Exercise brief – Your response should consist of the entire listing, transcribed exactly, with every image left out.

Raw data –
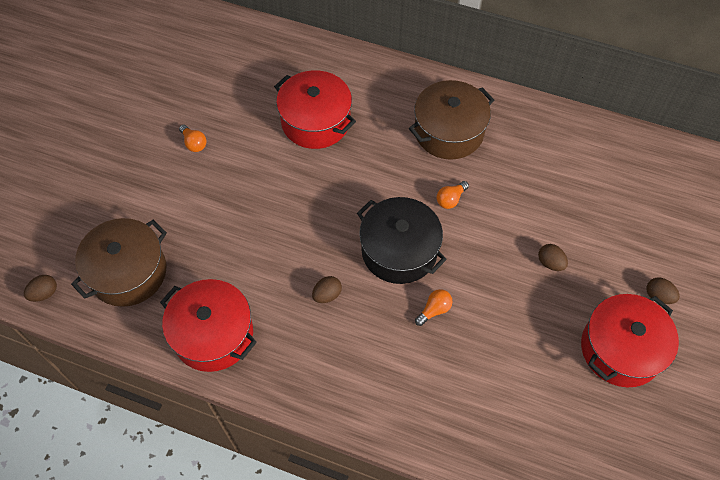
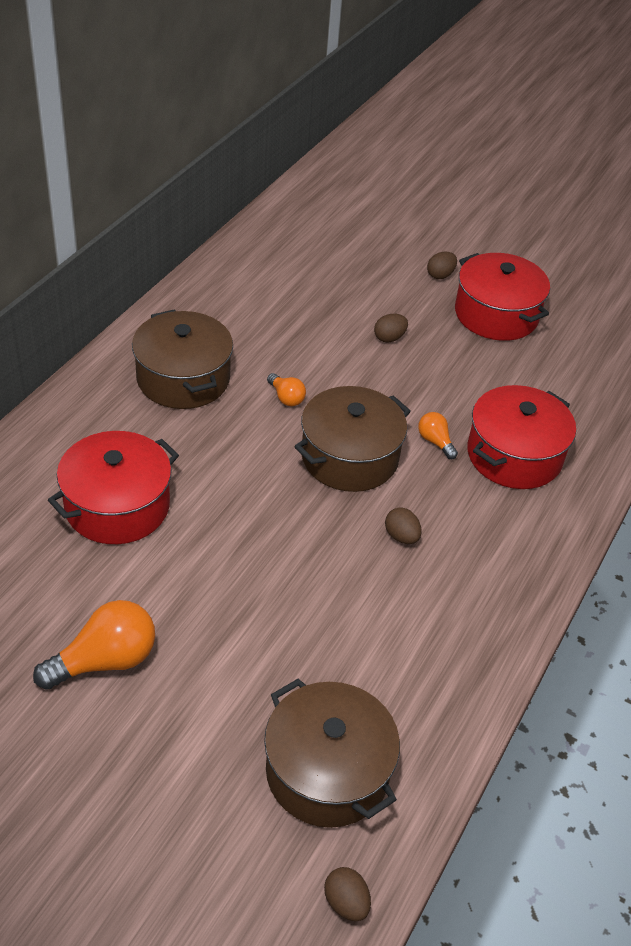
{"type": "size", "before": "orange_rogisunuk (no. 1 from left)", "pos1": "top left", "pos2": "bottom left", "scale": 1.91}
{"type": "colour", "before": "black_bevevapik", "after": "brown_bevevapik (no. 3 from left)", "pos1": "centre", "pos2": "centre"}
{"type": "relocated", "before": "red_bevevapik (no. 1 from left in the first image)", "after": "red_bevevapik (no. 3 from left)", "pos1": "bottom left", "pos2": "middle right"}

Answer section –
{"type": "size", "before": "orange_rogisunuk (no. 1 from left)", "pos1": "top left", "pos2": "bottom left", "scale": 1.91}
{"type": "colour", "before": "black_bevevapik", "after": "brown_bevevapik (no. 3 from left)", "pos1": "centre", "pos2": "centre"}
{"type": "relocated", "before": "red_bevevapik (no. 1 from left in the first image)", "after": "red_bevevapik (no. 3 from left)", "pos1": "bottom left", "pos2": "middle right"}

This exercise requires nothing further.